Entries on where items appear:
========================================
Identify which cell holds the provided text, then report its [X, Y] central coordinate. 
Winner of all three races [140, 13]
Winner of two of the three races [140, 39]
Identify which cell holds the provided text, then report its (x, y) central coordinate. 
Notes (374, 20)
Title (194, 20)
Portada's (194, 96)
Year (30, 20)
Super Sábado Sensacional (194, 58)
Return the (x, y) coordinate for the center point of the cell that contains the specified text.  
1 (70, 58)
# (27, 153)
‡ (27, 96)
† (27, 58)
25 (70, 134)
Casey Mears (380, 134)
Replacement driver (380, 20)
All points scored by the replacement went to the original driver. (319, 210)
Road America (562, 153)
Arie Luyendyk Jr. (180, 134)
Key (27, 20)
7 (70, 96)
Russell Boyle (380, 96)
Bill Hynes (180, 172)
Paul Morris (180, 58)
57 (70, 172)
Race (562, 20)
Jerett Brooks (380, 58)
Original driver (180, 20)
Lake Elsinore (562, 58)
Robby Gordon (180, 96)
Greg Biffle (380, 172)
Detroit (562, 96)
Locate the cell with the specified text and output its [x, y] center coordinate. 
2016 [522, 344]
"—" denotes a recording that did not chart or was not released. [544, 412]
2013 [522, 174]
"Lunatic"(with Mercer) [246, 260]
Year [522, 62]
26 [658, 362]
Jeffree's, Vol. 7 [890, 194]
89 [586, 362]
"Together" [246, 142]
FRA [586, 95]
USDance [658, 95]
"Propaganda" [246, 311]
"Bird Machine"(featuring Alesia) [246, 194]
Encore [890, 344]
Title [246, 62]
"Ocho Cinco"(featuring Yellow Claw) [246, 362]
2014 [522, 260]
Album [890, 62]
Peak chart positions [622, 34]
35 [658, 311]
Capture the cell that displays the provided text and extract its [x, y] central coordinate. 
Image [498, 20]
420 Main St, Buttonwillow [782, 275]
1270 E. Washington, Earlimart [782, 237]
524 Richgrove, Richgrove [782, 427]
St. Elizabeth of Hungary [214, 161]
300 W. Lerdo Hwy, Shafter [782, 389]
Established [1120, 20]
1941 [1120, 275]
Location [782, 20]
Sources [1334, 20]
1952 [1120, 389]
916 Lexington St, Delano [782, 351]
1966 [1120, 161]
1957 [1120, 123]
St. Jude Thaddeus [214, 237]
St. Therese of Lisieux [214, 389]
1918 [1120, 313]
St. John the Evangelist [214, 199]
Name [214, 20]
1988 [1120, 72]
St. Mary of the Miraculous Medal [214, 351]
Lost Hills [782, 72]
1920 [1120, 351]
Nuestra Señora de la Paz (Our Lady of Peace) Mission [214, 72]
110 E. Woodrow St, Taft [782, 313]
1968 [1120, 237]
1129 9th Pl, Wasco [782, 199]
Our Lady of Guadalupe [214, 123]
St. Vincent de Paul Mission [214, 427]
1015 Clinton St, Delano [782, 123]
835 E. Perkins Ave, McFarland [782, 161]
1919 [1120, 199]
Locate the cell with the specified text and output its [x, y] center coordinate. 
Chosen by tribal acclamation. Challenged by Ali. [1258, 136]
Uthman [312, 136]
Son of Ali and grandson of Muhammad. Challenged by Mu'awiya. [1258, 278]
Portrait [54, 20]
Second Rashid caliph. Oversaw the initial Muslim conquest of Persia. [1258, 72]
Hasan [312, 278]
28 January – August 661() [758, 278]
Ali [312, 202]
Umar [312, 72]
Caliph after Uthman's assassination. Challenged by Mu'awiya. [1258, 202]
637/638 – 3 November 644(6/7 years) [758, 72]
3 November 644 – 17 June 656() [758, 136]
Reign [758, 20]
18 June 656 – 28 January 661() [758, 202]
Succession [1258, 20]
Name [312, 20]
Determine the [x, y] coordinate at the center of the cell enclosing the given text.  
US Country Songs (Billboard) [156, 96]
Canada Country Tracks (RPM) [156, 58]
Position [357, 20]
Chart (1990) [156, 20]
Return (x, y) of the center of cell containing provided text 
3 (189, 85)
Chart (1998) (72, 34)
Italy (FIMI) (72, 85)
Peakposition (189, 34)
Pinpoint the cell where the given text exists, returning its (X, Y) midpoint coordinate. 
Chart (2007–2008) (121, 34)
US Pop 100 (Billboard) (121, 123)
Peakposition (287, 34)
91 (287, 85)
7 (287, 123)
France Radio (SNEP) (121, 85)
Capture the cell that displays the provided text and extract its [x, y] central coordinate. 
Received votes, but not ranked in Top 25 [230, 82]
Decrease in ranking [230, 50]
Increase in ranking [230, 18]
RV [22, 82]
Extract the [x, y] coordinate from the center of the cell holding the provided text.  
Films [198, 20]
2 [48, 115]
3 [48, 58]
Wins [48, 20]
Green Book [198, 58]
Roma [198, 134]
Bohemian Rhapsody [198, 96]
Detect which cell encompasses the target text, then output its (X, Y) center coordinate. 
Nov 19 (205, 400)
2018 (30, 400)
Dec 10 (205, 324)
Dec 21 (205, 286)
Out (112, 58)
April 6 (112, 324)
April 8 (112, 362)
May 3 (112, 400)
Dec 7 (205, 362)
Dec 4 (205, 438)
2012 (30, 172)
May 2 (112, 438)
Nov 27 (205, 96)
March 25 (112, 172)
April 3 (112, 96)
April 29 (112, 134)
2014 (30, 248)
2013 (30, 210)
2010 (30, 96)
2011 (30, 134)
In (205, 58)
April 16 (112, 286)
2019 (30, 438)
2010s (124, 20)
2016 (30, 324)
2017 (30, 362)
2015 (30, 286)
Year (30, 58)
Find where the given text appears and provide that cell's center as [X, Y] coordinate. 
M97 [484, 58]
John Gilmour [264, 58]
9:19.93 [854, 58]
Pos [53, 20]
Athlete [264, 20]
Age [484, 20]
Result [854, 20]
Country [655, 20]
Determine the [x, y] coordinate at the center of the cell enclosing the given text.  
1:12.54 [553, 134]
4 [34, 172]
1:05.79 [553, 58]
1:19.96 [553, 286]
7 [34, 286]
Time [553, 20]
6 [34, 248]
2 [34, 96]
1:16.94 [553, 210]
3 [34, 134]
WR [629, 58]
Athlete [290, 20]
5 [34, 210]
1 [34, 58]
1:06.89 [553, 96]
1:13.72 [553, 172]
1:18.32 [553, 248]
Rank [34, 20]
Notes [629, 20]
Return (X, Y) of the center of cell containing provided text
========================================
__Set exercise__
Reproduce every line of these records verbatim, with nothing changed.

__Response to this exercise__
Identify which cell holds the provided text, then report its [X, Y] central coordinate. 
Winner of all three races [140, 13]
Winner of two of the three races [140, 39]
Identify which cell holds the provided text, then report its (x, y) central coordinate. 
Notes (374, 20)
Title (194, 20)
Portada's (194, 96)
Year (30, 20)
Super Sábado Sensacional (194, 58)
Return the (x, y) coordinate for the center point of the cell that contains the specified text.  
1 (70, 58)
# (27, 153)
‡ (27, 96)
† (27, 58)
25 (70, 134)
Casey Mears (380, 134)
Replacement driver (380, 20)
All points scored by the replacement went to the original driver. (319, 210)
Road America (562, 153)
Arie Luyendyk Jr. (180, 134)
Key (27, 20)
7 (70, 96)
Russell Boyle (380, 96)
Bill Hynes (180, 172)
Paul Morris (180, 58)
57 (70, 172)
Race (562, 20)
Jerett Brooks (380, 58)
Original driver (180, 20)
Lake Elsinore (562, 58)
Robby Gordon (180, 96)
Greg Biffle (380, 172)
Detroit (562, 96)
Locate the cell with the specified text and output its [x, y] center coordinate. 
2016 [522, 344]
"—" denotes a recording that did not chart or was not released. [544, 412]
2013 [522, 174]
"Lunatic"(with Mercer) [246, 260]
Year [522, 62]
26 [658, 362]
Jeffree's, Vol. 7 [890, 194]
89 [586, 362]
"Together" [246, 142]
FRA [586, 95]
USDance [658, 95]
"Propaganda" [246, 311]
"Bird Machine"(featuring Alesia) [246, 194]
Encore [890, 344]
Title [246, 62]
"Ocho Cinco"(featuring Yellow Claw) [246, 362]
2014 [522, 260]
Album [890, 62]
Peak chart positions [622, 34]
35 [658, 311]
Capture the cell that displays the provided text and extract its [x, y] central coordinate. 
Image [498, 20]
420 Main St, Buttonwillow [782, 275]
1270 E. Washington, Earlimart [782, 237]
524 Richgrove, Richgrove [782, 427]
St. Elizabeth of Hungary [214, 161]
300 W. Lerdo Hwy, Shafter [782, 389]
Established [1120, 20]
1941 [1120, 275]
Location [782, 20]
Sources [1334, 20]
1952 [1120, 389]
916 Lexington St, Delano [782, 351]
1966 [1120, 161]
1957 [1120, 123]
St. Jude Thaddeus [214, 237]
St. Therese of Lisieux [214, 389]
1918 [1120, 313]
St. John the Evangelist [214, 199]
Name [214, 20]
1988 [1120, 72]
St. Mary of the Miraculous Medal [214, 351]
Lost Hills [782, 72]
1920 [1120, 351]
Nuestra Señora de la Paz (Our Lady of Peace) Mission [214, 72]
110 E. Woodrow St, Taft [782, 313]
1968 [1120, 237]
1129 9th Pl, Wasco [782, 199]
Our Lady of Guadalupe [214, 123]
St. Vincent de Paul Mission [214, 427]
1015 Clinton St, Delano [782, 123]
835 E. Perkins Ave, McFarland [782, 161]
1919 [1120, 199]
Locate the cell with the specified text and output its [x, y] center coordinate. 
Chosen by tribal acclamation. Challenged by Ali. [1258, 136]
Uthman [312, 136]
Son of Ali and grandson of Muhammad. Challenged by Mu'awiya. [1258, 278]
Portrait [54, 20]
Second Rashid caliph. Oversaw the initial Muslim conquest of Persia. [1258, 72]
Hasan [312, 278]
28 January – August 661() [758, 278]
Ali [312, 202]
Umar [312, 72]
Caliph after Uthman's assassination. Challenged by Mu'awiya. [1258, 202]
637/638 – 3 November 644(6/7 years) [758, 72]
3 November 644 – 17 June 656() [758, 136]
Reign [758, 20]
18 June 656 – 28 January 661() [758, 202]
Succession [1258, 20]
Name [312, 20]
Determine the [x, y] coordinate at the center of the cell enclosing the given text.  
US Country Songs (Billboard) [156, 96]
Canada Country Tracks (RPM) [156, 58]
Position [357, 20]
Chart (1990) [156, 20]
Return (x, y) of the center of cell containing provided text 
3 (189, 85)
Chart (1998) (72, 34)
Italy (FIMI) (72, 85)
Peakposition (189, 34)
Pinpoint the cell where the given text exists, returning its (X, Y) midpoint coordinate. 
Chart (2007–2008) (121, 34)
US Pop 100 (Billboard) (121, 123)
Peakposition (287, 34)
91 (287, 85)
7 (287, 123)
France Radio (SNEP) (121, 85)
Capture the cell that displays the provided text and extract its [x, y] central coordinate. 
Received votes, but not ranked in Top 25 [230, 82]
Decrease in ranking [230, 50]
Increase in ranking [230, 18]
RV [22, 82]
Extract the [x, y] coordinate from the center of the cell holding the provided text.  
Films [198, 20]
2 [48, 115]
3 [48, 58]
Wins [48, 20]
Green Book [198, 58]
Roma [198, 134]
Bohemian Rhapsody [198, 96]
Detect which cell encompasses the target text, then output its (X, Y) center coordinate. 
Nov 19 (205, 400)
2018 (30, 400)
Dec 10 (205, 324)
Dec 21 (205, 286)
Out (112, 58)
April 6 (112, 324)
April 8 (112, 362)
May 3 (112, 400)
Dec 7 (205, 362)
Dec 4 (205, 438)
2012 (30, 172)
May 2 (112, 438)
Nov 27 (205, 96)
March 25 (112, 172)
April 3 (112, 96)
April 29 (112, 134)
2014 (30, 248)
2013 (30, 210)
2010 (30, 96)
2011 (30, 134)
In (205, 58)
April 16 (112, 286)
2019 (30, 438)
2010s (124, 20)
2016 (30, 324)
2017 (30, 362)
2015 (30, 286)
Year (30, 58)
Find where the given text appears and provide that cell's center as [X, Y] coordinate. 
M97 [484, 58]
John Gilmour [264, 58]
9:19.93 [854, 58]
Pos [53, 20]
Athlete [264, 20]
Age [484, 20]
Result [854, 20]
Country [655, 20]
Determine the [x, y] coordinate at the center of the cell enclosing the given text.  
1:12.54 [553, 134]
4 [34, 172]
1:05.79 [553, 58]
1:19.96 [553, 286]
7 [34, 286]
Time [553, 20]
6 [34, 248]
2 [34, 96]
1:16.94 [553, 210]
3 [34, 134]
WR [629, 58]
Athlete [290, 20]
5 [34, 210]
1 [34, 58]
1:06.89 [553, 96]
1:13.72 [553, 172]
1:18.32 [553, 248]
Rank [34, 20]
Notes [629, 20]
Return (X, Y) of the center of cell containing provided text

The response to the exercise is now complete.